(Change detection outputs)
┌──
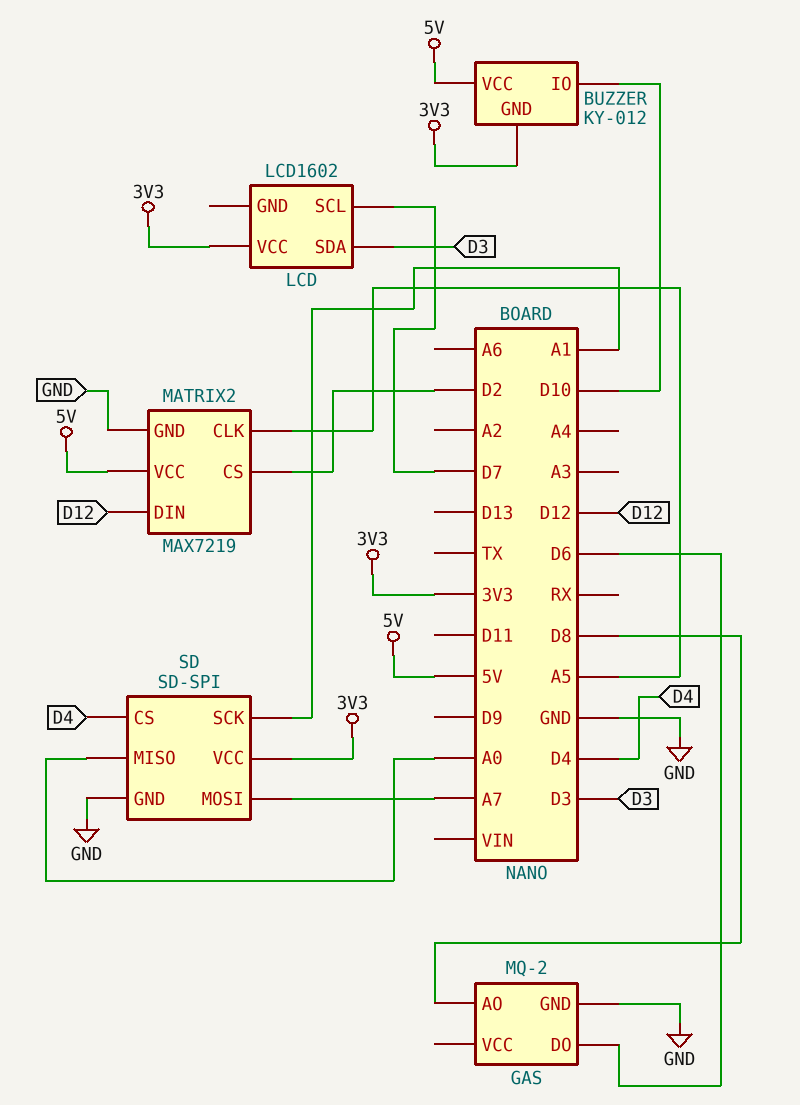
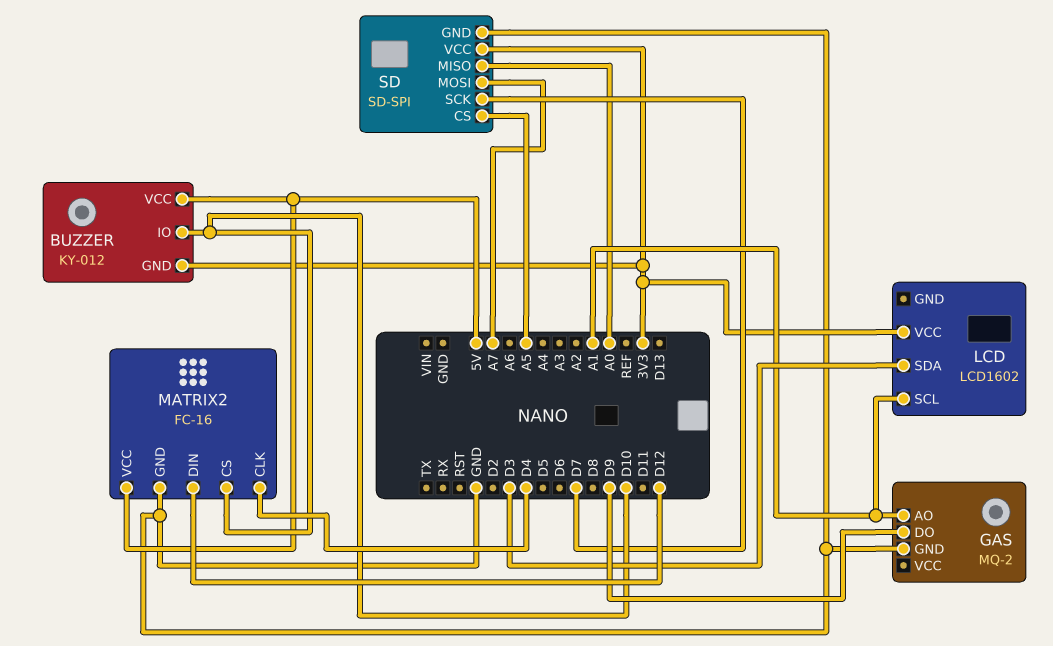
GAS pin AO: D8 -> A1
GAS pin DO: D6 -> D9
LCD pin SCL: D7 -> A1
MATRIX2: MAX7219 -> FC-16
MATRIX2 pin CLK: A5 -> D4
MATRIX2 pin CS: D2 -> D10
SD pin CS: D4 -> A5
SD pin SCK: A1 -> D7

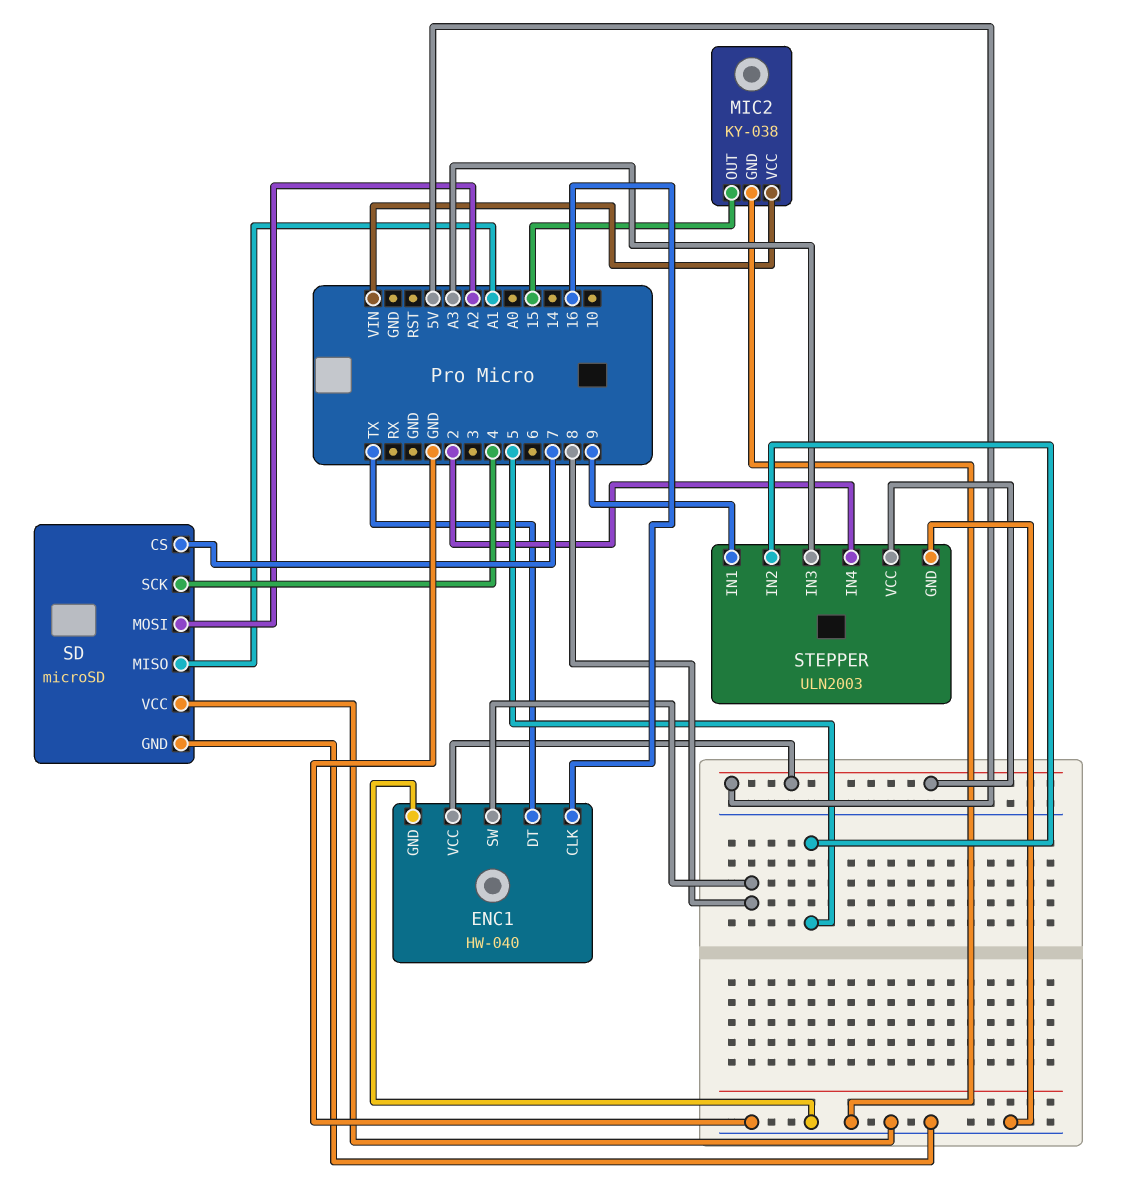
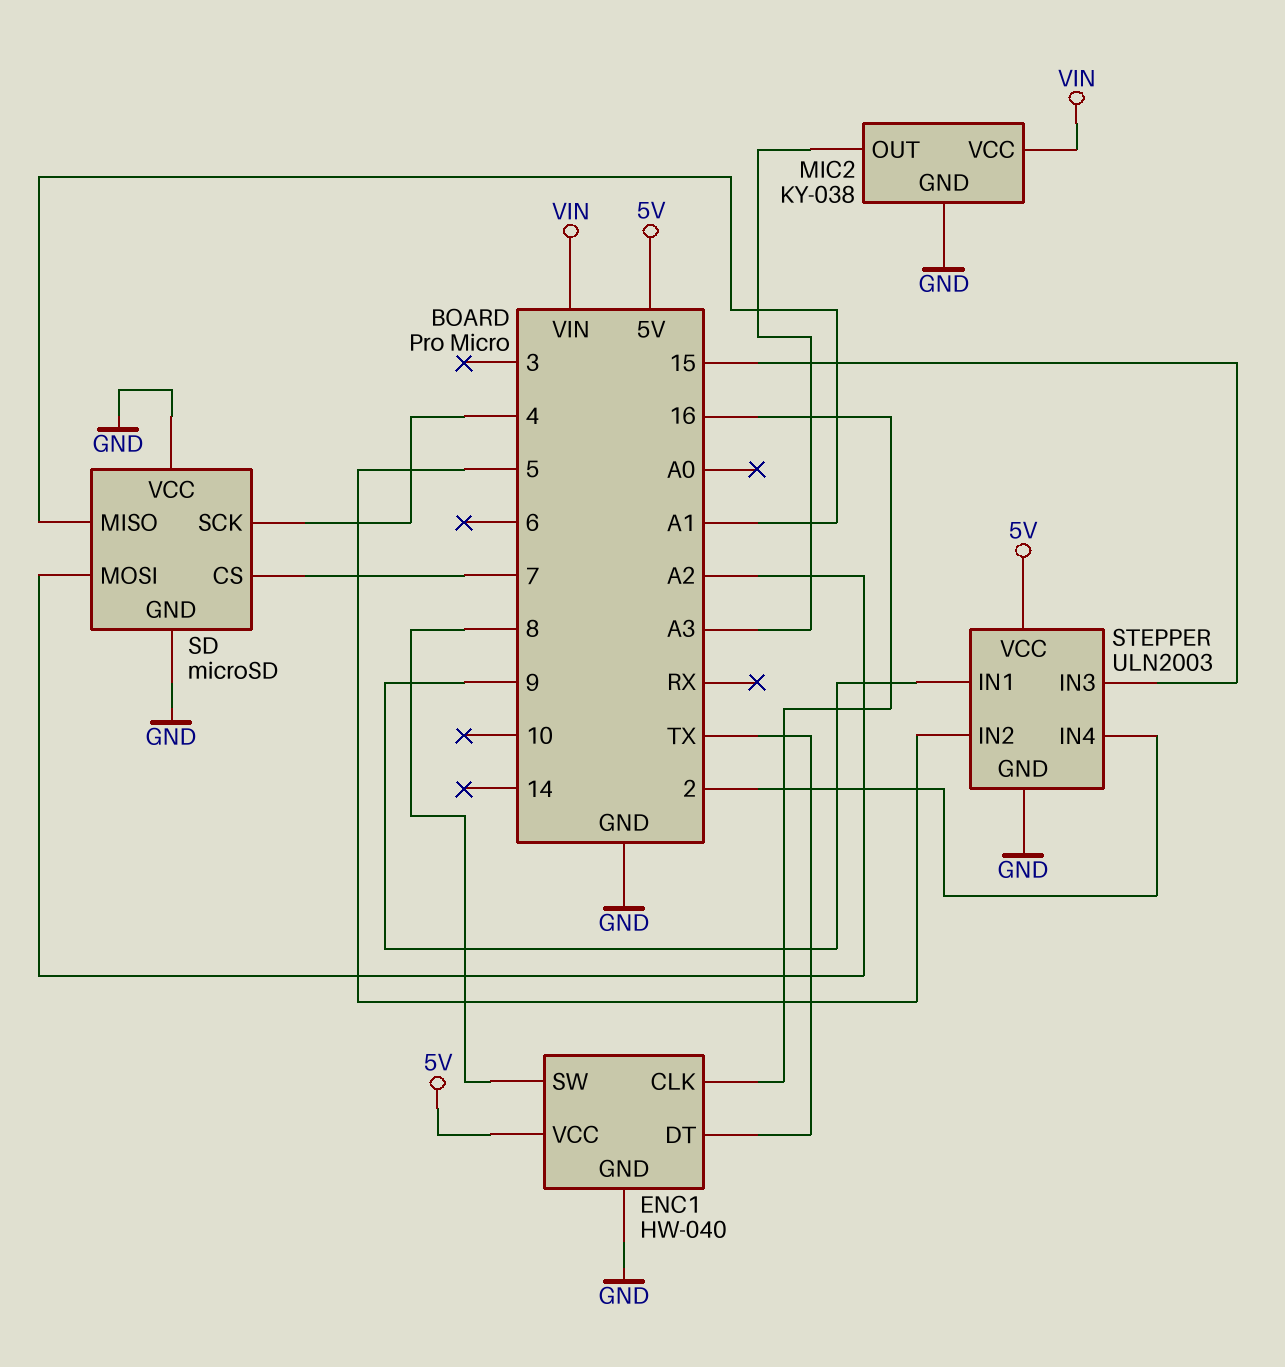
MIC2 pin OUT: 15 -> A3
STEPPER pin IN3: A3 -> 15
└──
What is needed
Each line from the one that holds "MATRIX2: MAX7219 -> FC-16" through the end of the entries must be returned exactly, while any pictures stay out.

Exercise solution
MATRIX2: MAX7219 -> FC-16
MATRIX2 pin CLK: A5 -> D4
MATRIX2 pin CS: D2 -> D10
SD pin CS: D4 -> A5
SD pin SCK: A1 -> D7

MIC2 pin OUT: 15 -> A3
STEPPER pin IN3: A3 -> 15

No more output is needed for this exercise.